Repeat every entry exactly as it stands. Omit the images.

Stored items from a collection
►

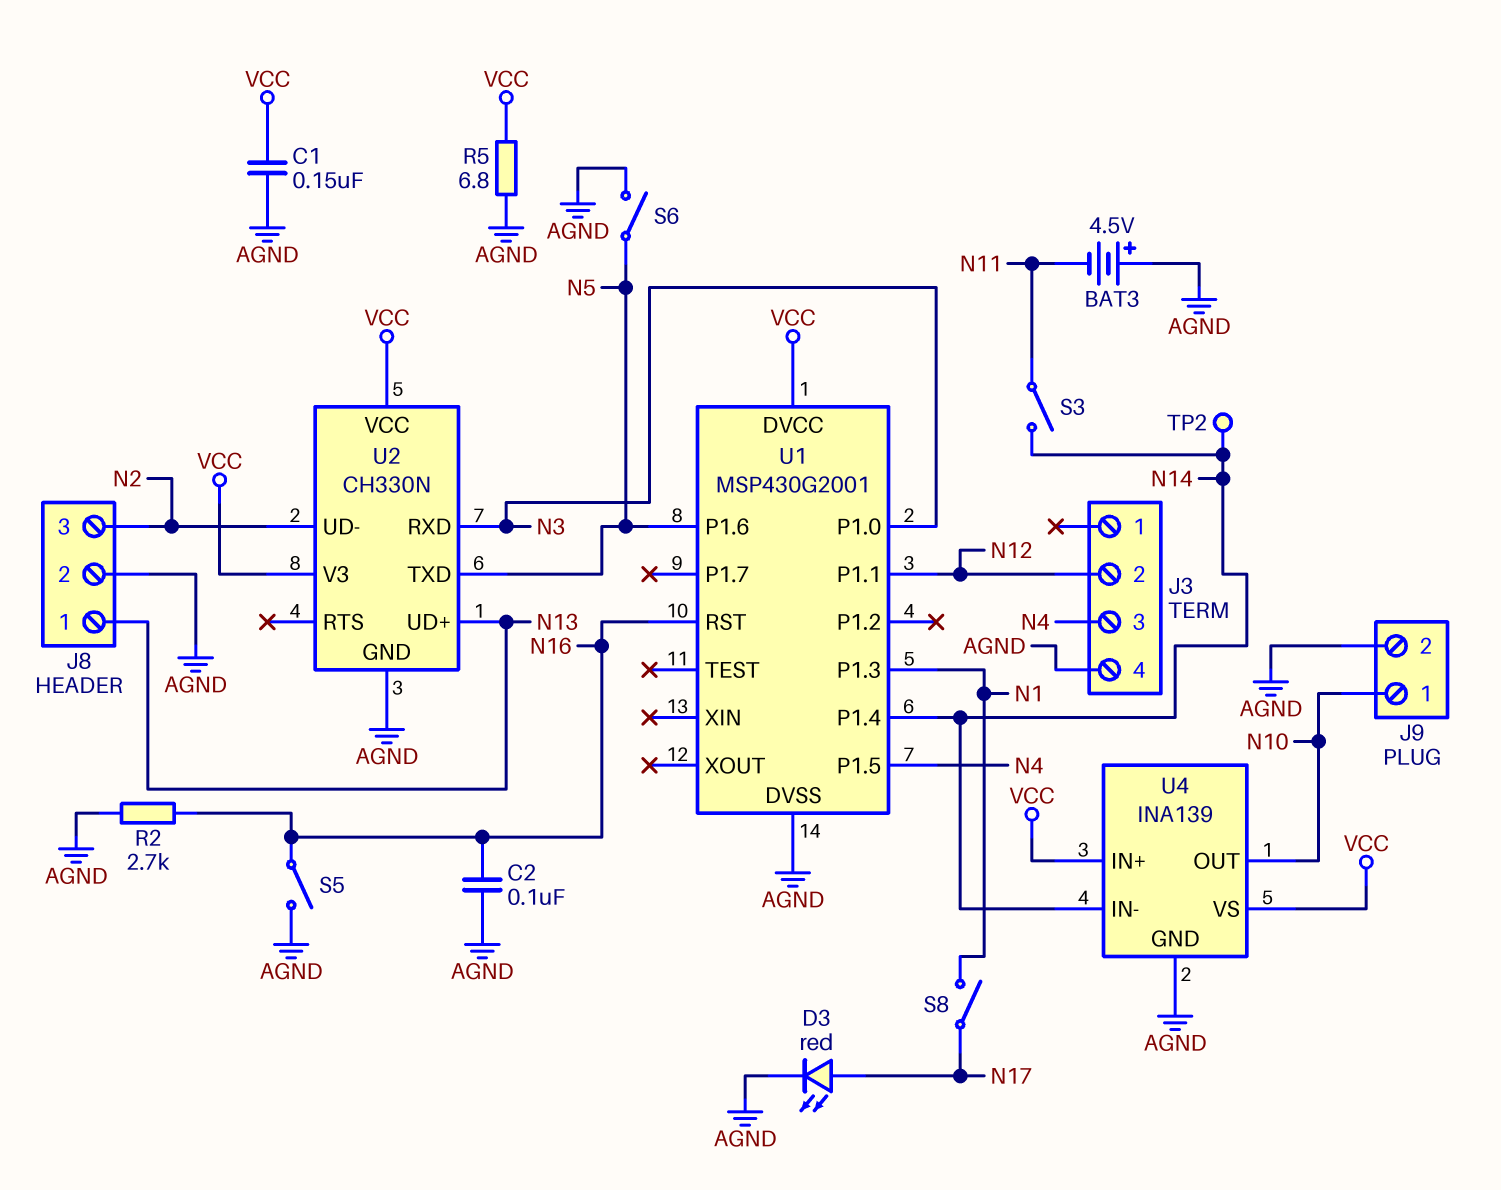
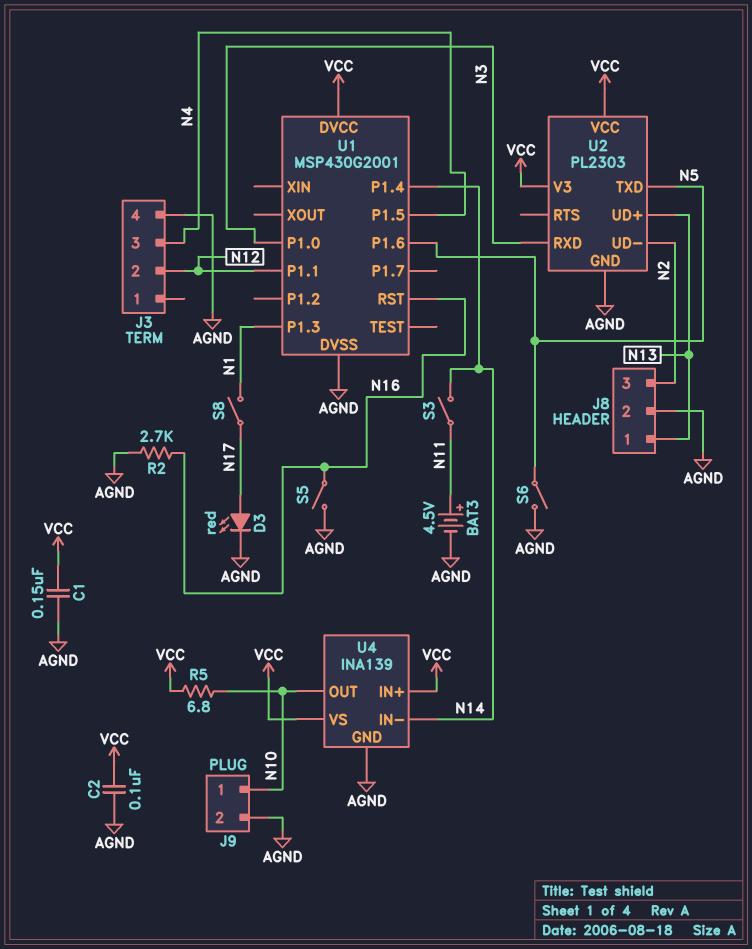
BAT3: 4.5V (plus AGND, minus N11) -> 4.5V (plus N11, minus AGND)
C2: 100nF (AGND, N16) -> 100nF (AGND, VCC)
R5: 6.8 (AGND, VCC) -> 6.8 (N10, VCC)
TP2: test point (N14) -> none
U2: CH330N -> PL2303

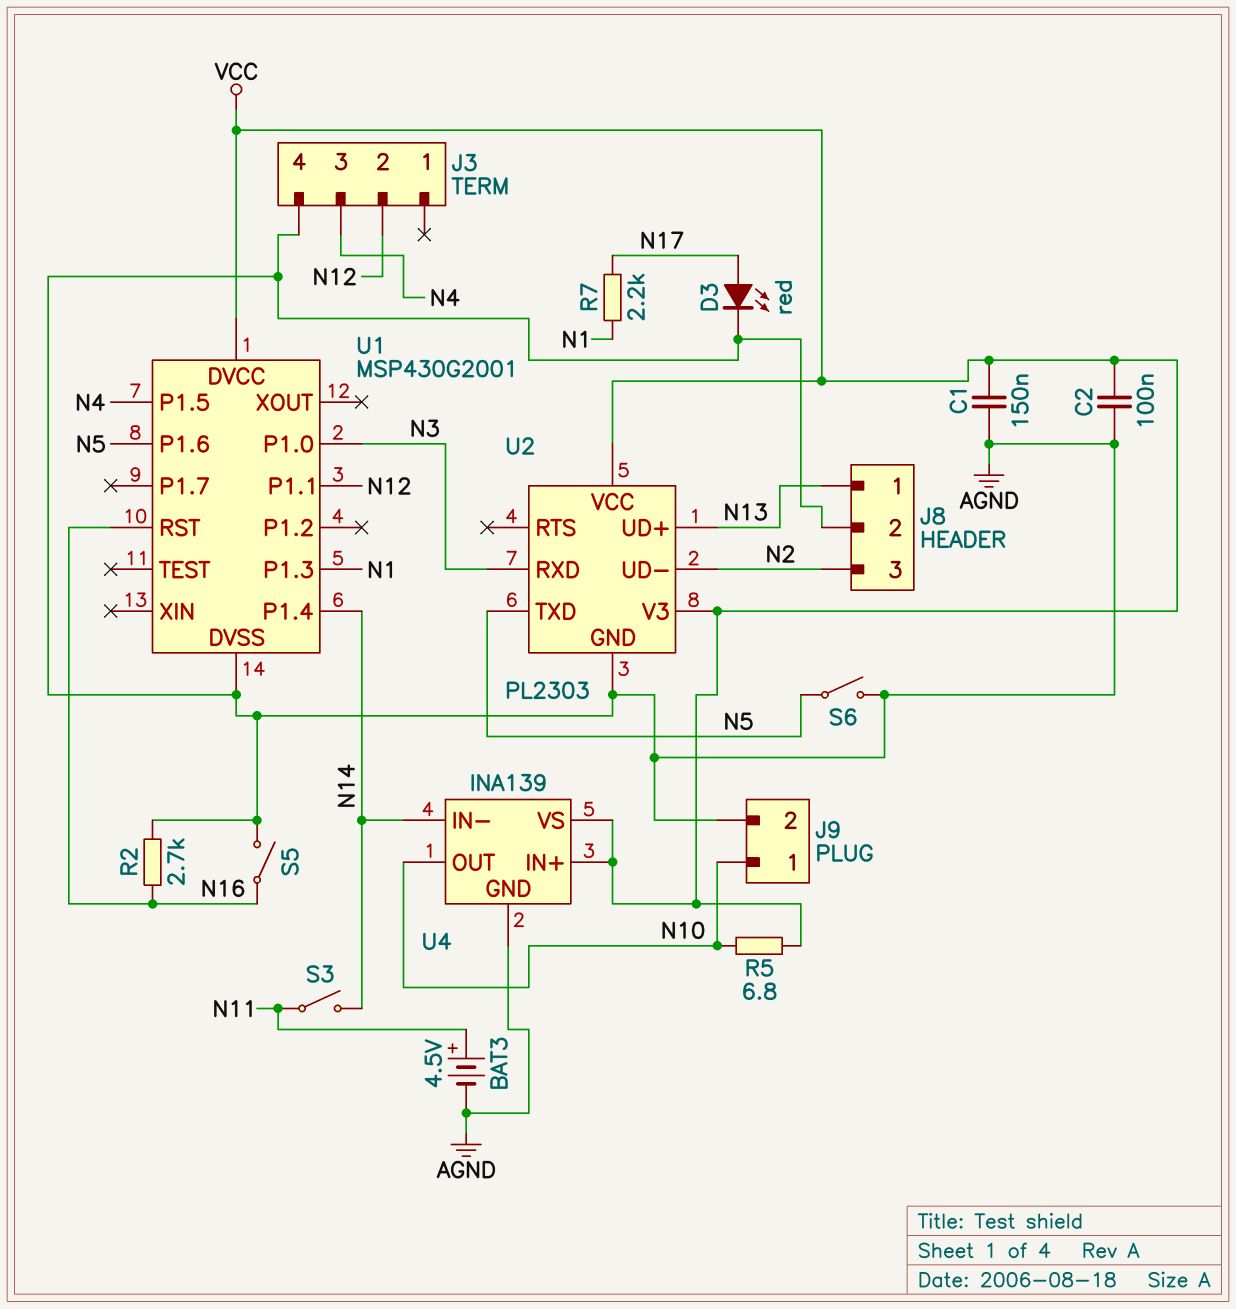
R7: none -> 2.2k (N1, N17)
S8: switch (N1, N17) -> none

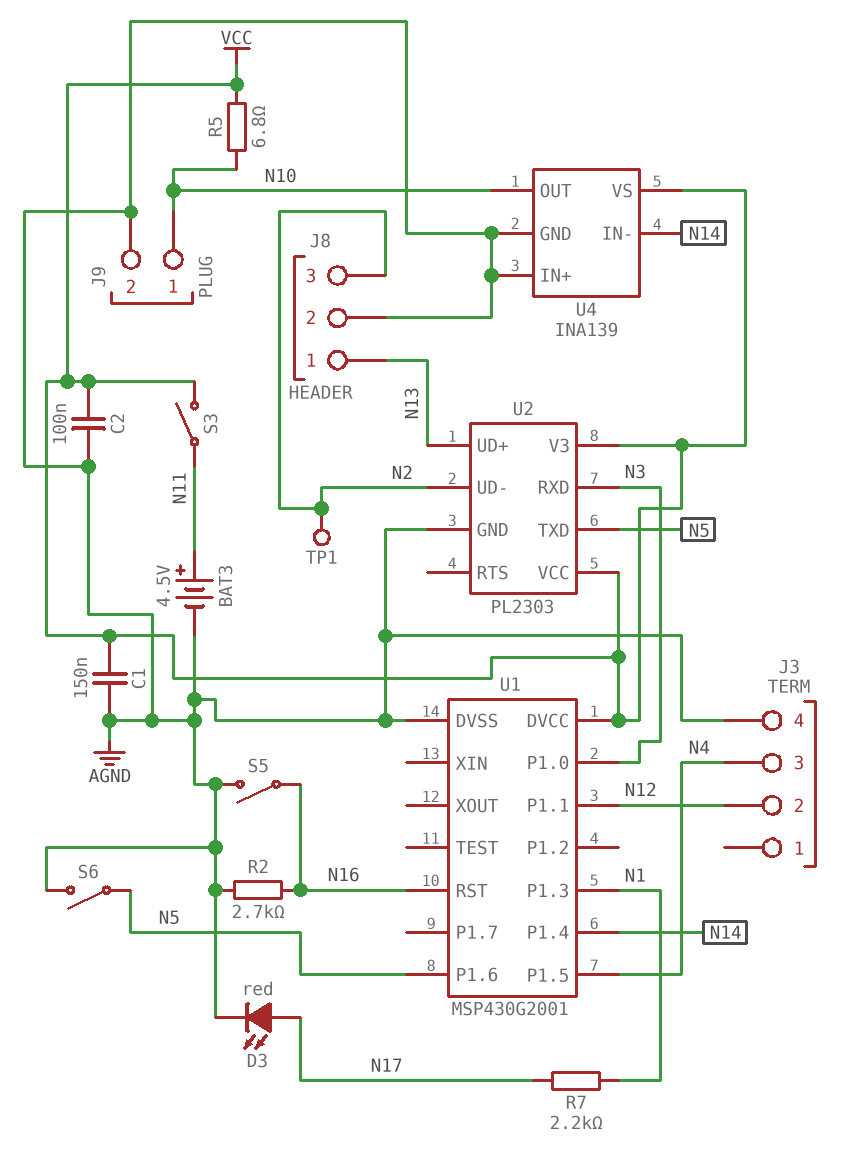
S3: switch (N11, N14) -> switch (N11, VCC)
TP1: none -> test point (N2)
U4 pin IN+: VCC -> AGND

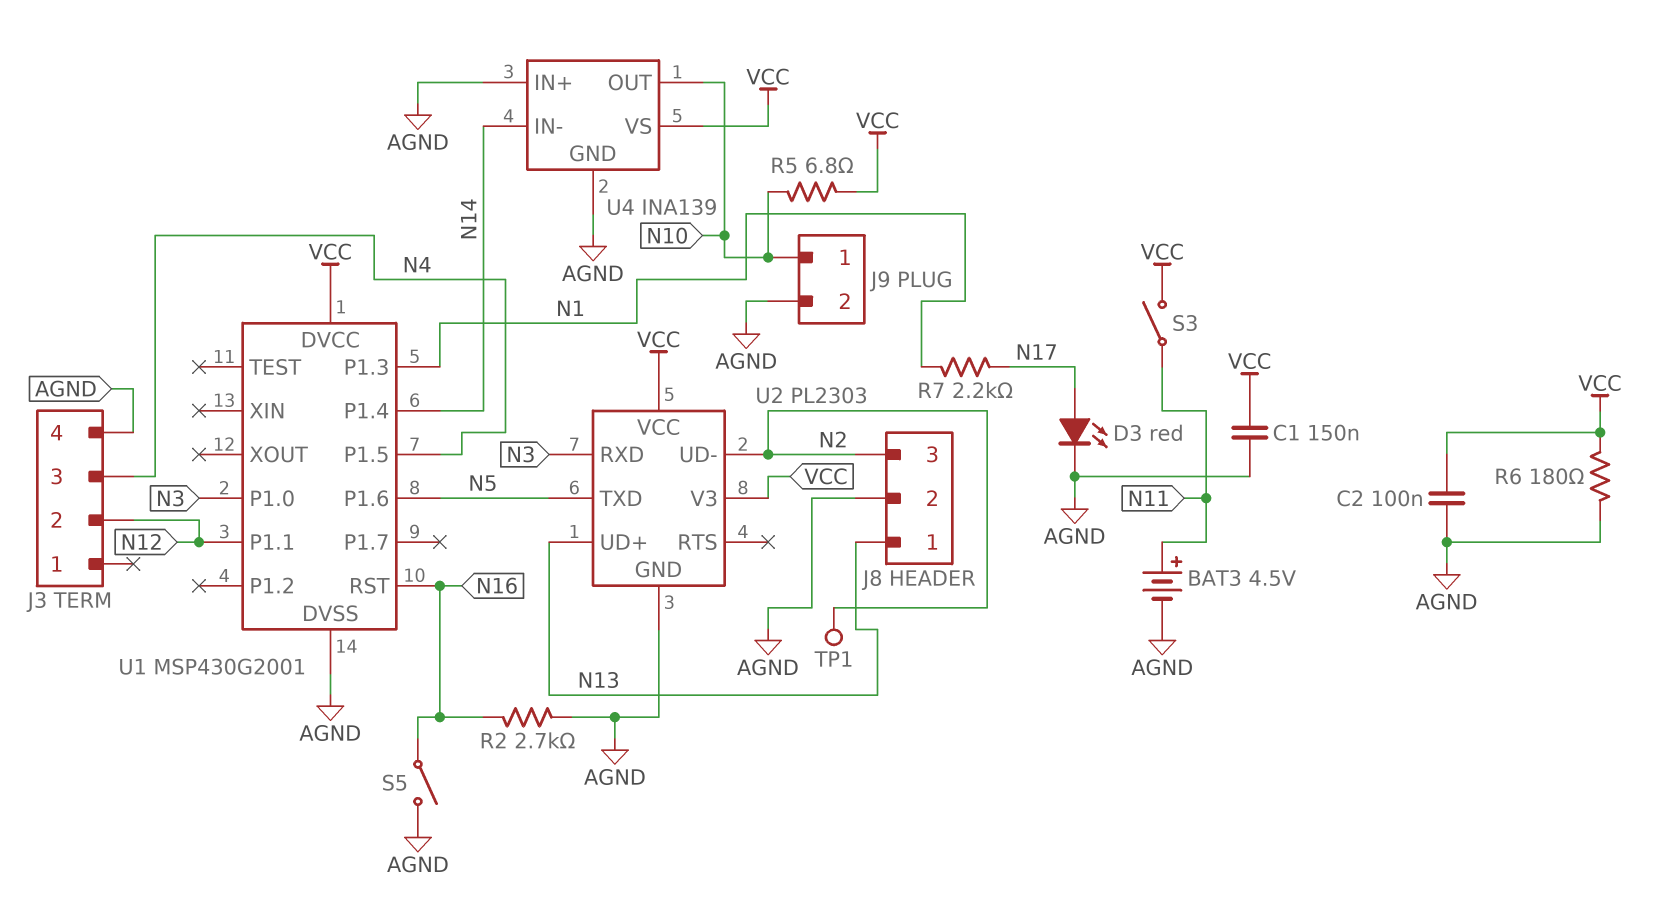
R6: none -> 180 (AGND, VCC)
S6: switch (AGND, N5) -> none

◄

TASK RESPONSE ::
BAT3: 4.5V (plus AGND, minus N11) -> 4.5V (plus N11, minus AGND)
C2: 100nF (AGND, N16) -> 100nF (AGND, VCC)
R5: 6.8 (AGND, VCC) -> 6.8 (N10, VCC)
TP2: test point (N14) -> none
U2: CH330N -> PL2303

R7: none -> 2.2k (N1, N17)
S8: switch (N1, N17) -> none

S3: switch (N11, N14) -> switch (N11, VCC)
TP1: none -> test point (N2)
U4 pin IN+: VCC -> AGND

R6: none -> 180 (AGND, VCC)
S6: switch (AGND, N5) -> none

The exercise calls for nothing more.